Your objective:
The listing is to be reproduced exactly, excluding its pictures.

Data for processing:
§

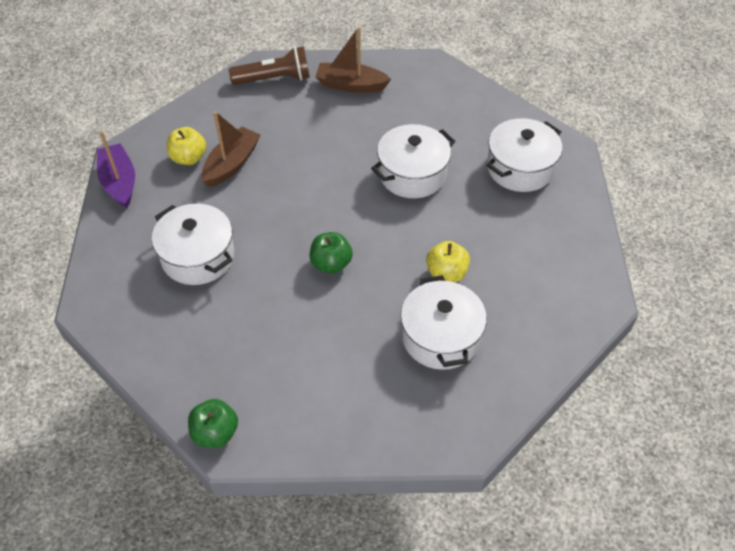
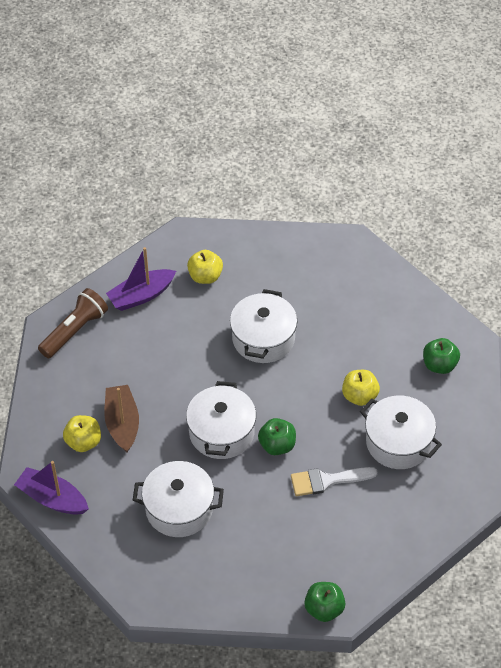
camera: 40 degrees left, 0 degrees up
(341, 323) = (327, 480): none -> white brush
(351, 85) = (141, 295): brown boat -> purple boat
(416, 101) = (205, 276): none -> yellow apple
(520, 168) = (332, 281): white pot -> white pot (221, 432)
(550, 297) = (439, 365): none -> green apple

§

The answer:
camera: 40 degrees left, 0 degrees up
(341, 323) = (327, 480): none -> white brush
(351, 85) = (141, 295): brown boat -> purple boat
(416, 101) = (205, 276): none -> yellow apple
(520, 168) = (332, 281): white pot -> white pot (221, 432)
(550, 297) = (439, 365): none -> green apple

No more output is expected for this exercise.